Even where a line looks wrong, copy it exactly and include every entry.
*** Begin section ***
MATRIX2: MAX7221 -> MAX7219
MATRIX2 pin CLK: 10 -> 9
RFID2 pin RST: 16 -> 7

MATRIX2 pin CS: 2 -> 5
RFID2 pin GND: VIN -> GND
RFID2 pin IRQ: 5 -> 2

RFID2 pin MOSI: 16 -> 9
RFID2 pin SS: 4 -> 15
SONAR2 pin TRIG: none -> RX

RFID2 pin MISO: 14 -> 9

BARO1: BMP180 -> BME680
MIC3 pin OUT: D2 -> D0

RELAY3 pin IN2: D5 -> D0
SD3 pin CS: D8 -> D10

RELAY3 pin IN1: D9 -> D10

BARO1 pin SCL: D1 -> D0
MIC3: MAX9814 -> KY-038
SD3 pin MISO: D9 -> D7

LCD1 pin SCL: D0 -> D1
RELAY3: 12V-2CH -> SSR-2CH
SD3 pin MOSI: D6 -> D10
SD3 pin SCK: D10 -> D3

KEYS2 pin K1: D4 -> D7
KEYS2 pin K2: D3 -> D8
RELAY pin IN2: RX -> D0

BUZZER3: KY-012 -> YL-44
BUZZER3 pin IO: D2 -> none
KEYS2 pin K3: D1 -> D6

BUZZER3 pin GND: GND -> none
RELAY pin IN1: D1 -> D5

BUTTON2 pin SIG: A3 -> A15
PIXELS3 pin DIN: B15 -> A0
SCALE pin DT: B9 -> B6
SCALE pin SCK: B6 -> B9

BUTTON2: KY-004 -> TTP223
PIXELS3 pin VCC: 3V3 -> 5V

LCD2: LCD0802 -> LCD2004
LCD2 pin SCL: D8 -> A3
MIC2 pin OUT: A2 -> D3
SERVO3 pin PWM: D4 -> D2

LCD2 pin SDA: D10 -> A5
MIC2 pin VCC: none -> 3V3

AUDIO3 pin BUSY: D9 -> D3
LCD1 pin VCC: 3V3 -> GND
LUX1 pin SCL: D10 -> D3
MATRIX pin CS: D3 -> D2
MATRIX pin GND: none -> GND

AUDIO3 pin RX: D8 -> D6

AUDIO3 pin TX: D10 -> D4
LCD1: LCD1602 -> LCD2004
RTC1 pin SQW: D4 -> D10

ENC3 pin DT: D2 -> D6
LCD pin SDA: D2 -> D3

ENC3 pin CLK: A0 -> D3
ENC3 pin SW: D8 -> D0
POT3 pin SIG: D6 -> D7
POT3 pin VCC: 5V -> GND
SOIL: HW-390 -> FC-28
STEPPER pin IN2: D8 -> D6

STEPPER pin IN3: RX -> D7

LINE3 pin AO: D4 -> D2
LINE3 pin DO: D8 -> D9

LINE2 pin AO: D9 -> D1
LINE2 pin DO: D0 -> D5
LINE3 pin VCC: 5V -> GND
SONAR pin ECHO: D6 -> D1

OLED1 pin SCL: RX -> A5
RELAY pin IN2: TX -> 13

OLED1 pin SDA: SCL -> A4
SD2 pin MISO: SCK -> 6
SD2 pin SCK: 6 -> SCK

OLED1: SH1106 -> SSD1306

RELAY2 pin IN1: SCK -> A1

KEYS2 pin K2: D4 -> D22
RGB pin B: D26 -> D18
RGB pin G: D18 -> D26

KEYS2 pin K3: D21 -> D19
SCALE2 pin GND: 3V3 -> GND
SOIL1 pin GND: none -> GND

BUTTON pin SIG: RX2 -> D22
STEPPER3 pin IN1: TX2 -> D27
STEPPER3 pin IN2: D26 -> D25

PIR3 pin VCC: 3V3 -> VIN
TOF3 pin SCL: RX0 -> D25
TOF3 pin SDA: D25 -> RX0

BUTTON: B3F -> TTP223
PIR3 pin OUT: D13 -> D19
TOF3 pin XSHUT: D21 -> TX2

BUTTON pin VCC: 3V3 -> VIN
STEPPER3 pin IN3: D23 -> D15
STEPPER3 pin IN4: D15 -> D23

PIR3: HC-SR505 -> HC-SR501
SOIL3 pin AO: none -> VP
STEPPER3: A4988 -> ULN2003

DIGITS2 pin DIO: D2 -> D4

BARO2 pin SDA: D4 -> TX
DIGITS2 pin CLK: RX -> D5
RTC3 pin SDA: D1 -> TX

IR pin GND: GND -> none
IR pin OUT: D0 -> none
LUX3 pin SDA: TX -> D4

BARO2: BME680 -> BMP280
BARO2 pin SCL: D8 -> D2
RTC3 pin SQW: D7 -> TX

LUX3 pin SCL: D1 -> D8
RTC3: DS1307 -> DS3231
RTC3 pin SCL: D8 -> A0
*** End section ***
**Written answer**
MATRIX2: MAX7221 -> MAX7219
MATRIX2 pin CLK: 10 -> 9
RFID2 pin RST: 16 -> 7

MATRIX2 pin CS: 2 -> 5
RFID2 pin GND: VIN -> GND
RFID2 pin IRQ: 5 -> 2

RFID2 pin MOSI: 16 -> 9
RFID2 pin SS: 4 -> 15
SONAR2 pin TRIG: none -> RX

RFID2 pin MISO: 14 -> 9

BARO1: BMP180 -> BME680
MIC3 pin OUT: D2 -> D0

RELAY3 pin IN2: D5 -> D0
SD3 pin CS: D8 -> D10

RELAY3 pin IN1: D9 -> D10

BARO1 pin SCL: D1 -> D0
MIC3: MAX9814 -> KY-038
SD3 pin MISO: D9 -> D7

LCD1 pin SCL: D0 -> D1
RELAY3: 12V-2CH -> SSR-2CH
SD3 pin MOSI: D6 -> D10
SD3 pin SCK: D10 -> D3

KEYS2 pin K1: D4 -> D7
KEYS2 pin K2: D3 -> D8
RELAY pin IN2: RX -> D0

BUZZER3: KY-012 -> YL-44
BUZZER3 pin IO: D2 -> none
KEYS2 pin K3: D1 -> D6

BUZZER3 pin GND: GND -> none
RELAY pin IN1: D1 -> D5

BUTTON2 pin SIG: A3 -> A15
PIXELS3 pin DIN: B15 -> A0
SCALE pin DT: B9 -> B6
SCALE pin SCK: B6 -> B9

BUTTON2: KY-004 -> TTP223
PIXELS3 pin VCC: 3V3 -> 5V

LCD2: LCD0802 -> LCD2004
LCD2 pin SCL: D8 -> A3
MIC2 pin OUT: A2 -> D3
SERVO3 pin PWM: D4 -> D2

LCD2 pin SDA: D10 -> A5
MIC2 pin VCC: none -> 3V3

AUDIO3 pin BUSY: D9 -> D3
LCD1 pin VCC: 3V3 -> GND
LUX1 pin SCL: D10 -> D3
MATRIX pin CS: D3 -> D2
MATRIX pin GND: none -> GND

AUDIO3 pin RX: D8 -> D6

AUDIO3 pin TX: D10 -> D4
LCD1: LCD1602 -> LCD2004
RTC1 pin SQW: D4 -> D10

ENC3 pin DT: D2 -> D6
LCD pin SDA: D2 -> D3

ENC3 pin CLK: A0 -> D3
ENC3 pin SW: D8 -> D0
POT3 pin SIG: D6 -> D7
POT3 pin VCC: 5V -> GND
SOIL: HW-390 -> FC-28
STEPPER pin IN2: D8 -> D6

STEPPER pin IN3: RX -> D7

LINE3 pin AO: D4 -> D2
LINE3 pin DO: D8 -> D9

LINE2 pin AO: D9 -> D1
LINE2 pin DO: D0 -> D5
LINE3 pin VCC: 5V -> GND
SONAR pin ECHO: D6 -> D1

OLED1 pin SCL: RX -> A5
RELAY pin IN2: TX -> 13

OLED1 pin SDA: SCL -> A4
SD2 pin MISO: SCK -> 6
SD2 pin SCK: 6 -> SCK

OLED1: SH1106 -> SSD1306

RELAY2 pin IN1: SCK -> A1

KEYS2 pin K2: D4 -> D22
RGB pin B: D26 -> D18
RGB pin G: D18 -> D26

KEYS2 pin K3: D21 -> D19
SCALE2 pin GND: 3V3 -> GND
SOIL1 pin GND: none -> GND

BUTTON pin SIG: RX2 -> D22
STEPPER3 pin IN1: TX2 -> D27
STEPPER3 pin IN2: D26 -> D25

PIR3 pin VCC: 3V3 -> VIN
TOF3 pin SCL: RX0 -> D25
TOF3 pin SDA: D25 -> RX0

BUTTON: B3F -> TTP223
PIR3 pin OUT: D13 -> D19
TOF3 pin XSHUT: D21 -> TX2

BUTTON pin VCC: 3V3 -> VIN
STEPPER3 pin IN3: D23 -> D15
STEPPER3 pin IN4: D15 -> D23

PIR3: HC-SR505 -> HC-SR501
SOIL3 pin AO: none -> VP
STEPPER3: A4988 -> ULN2003

DIGITS2 pin DIO: D2 -> D4

BARO2 pin SDA: D4 -> TX
DIGITS2 pin CLK: RX -> D5
RTC3 pin SDA: D1 -> TX

IR pin GND: GND -> none
IR pin OUT: D0 -> none
LUX3 pin SDA: TX -> D4

BARO2: BME680 -> BMP280
BARO2 pin SCL: D8 -> D2
RTC3 pin SQW: D7 -> TX

LUX3 pin SCL: D1 -> D8
RTC3: DS1307 -> DS3231
RTC3 pin SCL: D8 -> A0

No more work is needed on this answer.